Change "screenshot" to "image" in the data from the line containing "Pablo [123, 265]" up to and including the line containing "center [104, 297].". Give back only those lines, with nothing else altered.

#####

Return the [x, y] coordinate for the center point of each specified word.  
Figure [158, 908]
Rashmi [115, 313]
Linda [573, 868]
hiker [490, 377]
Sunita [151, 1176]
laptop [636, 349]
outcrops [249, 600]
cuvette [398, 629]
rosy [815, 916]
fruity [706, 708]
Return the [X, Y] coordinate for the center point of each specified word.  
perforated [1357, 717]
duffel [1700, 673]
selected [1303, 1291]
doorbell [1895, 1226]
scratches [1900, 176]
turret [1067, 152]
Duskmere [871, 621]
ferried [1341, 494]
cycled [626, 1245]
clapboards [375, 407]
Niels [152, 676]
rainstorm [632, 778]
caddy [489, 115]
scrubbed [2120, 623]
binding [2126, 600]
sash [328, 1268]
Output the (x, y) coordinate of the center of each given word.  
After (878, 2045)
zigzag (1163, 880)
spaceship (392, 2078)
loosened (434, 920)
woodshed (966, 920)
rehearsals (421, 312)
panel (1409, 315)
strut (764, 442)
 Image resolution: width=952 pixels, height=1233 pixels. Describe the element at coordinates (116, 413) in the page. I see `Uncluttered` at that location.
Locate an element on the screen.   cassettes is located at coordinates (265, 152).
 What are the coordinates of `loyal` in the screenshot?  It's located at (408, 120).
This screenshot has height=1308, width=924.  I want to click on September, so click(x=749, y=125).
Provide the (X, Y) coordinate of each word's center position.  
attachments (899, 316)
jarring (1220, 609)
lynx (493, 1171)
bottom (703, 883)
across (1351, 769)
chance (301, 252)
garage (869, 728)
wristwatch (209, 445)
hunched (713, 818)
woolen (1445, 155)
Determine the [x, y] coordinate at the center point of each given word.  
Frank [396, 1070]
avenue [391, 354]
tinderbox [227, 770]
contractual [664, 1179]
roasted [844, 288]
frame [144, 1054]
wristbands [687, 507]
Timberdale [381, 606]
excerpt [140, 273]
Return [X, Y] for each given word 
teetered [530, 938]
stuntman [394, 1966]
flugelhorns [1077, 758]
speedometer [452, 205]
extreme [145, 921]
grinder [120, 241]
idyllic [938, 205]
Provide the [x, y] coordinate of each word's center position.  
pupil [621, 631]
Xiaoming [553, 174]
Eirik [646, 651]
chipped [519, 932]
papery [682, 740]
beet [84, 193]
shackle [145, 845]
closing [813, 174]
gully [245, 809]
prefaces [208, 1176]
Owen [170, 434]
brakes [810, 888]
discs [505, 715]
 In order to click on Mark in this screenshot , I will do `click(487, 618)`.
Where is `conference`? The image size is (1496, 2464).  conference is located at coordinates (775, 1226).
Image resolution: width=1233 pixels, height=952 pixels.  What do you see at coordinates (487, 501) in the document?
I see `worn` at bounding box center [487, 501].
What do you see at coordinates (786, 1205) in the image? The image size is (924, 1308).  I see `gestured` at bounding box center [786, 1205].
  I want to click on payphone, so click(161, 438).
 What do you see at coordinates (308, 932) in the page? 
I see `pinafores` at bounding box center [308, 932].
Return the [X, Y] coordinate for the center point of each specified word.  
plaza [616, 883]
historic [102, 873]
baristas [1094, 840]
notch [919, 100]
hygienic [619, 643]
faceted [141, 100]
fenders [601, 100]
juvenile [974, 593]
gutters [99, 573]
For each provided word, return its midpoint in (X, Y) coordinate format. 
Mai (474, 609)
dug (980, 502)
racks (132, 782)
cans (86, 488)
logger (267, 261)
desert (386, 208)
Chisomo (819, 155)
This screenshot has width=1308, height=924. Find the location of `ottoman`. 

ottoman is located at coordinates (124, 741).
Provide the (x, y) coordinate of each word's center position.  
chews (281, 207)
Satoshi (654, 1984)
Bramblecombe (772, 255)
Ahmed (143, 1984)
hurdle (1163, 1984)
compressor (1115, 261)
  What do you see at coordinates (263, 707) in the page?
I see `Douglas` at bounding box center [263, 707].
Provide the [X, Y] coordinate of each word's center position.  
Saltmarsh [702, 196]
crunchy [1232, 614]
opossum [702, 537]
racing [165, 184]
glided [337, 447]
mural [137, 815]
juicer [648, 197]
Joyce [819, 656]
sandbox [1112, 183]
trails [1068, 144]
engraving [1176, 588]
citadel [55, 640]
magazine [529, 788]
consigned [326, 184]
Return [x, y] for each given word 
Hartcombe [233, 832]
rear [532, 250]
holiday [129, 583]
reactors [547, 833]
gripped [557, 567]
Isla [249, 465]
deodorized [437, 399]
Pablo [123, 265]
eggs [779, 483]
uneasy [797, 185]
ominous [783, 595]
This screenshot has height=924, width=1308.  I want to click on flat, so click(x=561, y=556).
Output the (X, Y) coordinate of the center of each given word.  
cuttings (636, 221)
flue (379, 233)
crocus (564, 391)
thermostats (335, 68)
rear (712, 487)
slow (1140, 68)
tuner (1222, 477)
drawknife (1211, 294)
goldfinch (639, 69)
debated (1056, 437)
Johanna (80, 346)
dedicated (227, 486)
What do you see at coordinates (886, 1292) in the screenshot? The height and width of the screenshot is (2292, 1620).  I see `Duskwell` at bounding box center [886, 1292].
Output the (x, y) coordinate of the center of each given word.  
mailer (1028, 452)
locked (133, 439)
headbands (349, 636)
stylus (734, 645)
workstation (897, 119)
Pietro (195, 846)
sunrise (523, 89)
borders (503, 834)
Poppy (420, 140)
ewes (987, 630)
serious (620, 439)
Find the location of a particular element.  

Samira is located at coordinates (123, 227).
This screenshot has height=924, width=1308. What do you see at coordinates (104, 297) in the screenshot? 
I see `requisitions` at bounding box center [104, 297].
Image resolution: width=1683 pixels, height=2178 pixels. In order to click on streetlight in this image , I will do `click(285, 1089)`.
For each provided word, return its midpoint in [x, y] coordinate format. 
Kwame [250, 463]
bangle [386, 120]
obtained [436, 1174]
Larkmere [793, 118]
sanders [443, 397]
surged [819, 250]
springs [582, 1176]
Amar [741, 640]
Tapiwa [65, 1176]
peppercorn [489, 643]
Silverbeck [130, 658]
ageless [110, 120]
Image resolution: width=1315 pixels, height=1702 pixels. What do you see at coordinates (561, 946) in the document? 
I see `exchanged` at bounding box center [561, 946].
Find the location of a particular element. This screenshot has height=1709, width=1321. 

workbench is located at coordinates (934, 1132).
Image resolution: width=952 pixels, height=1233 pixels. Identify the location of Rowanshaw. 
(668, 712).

#####

• **Exercise response**
Pablo [123, 265]
eggs [779, 483]
uneasy [797, 185]
ominous [783, 595]
This image has height=924, width=1308.  I want to click on flat, so click(x=561, y=556).
Output the (X, Y) coordinate of the center of each given word.  
cuttings (636, 221)
flue (379, 233)
crocus (564, 391)
thermostats (335, 68)
rear (712, 487)
slow (1140, 68)
tuner (1222, 477)
drawknife (1211, 294)
goldfinch (639, 69)
debated (1056, 437)
Johanna (80, 346)
dedicated (227, 486)
What do you see at coordinates (886, 1292) in the image? The height and width of the image is (2292, 1620).  I see `Duskwell` at bounding box center [886, 1292].
Output the (x, y) coordinate of the center of each given word.  
mailer (1028, 452)
locked (133, 439)
headbands (349, 636)
stylus (734, 645)
workstation (897, 119)
Pietro (195, 846)
sunrise (523, 89)
borders (503, 834)
Poppy (420, 140)
ewes (987, 630)
serious (620, 439)
Find the location of a particular element.  

Samira is located at coordinates (123, 227).
This image has height=924, width=1308. What do you see at coordinates (104, 297) in the image? 
I see `requisitions` at bounding box center [104, 297].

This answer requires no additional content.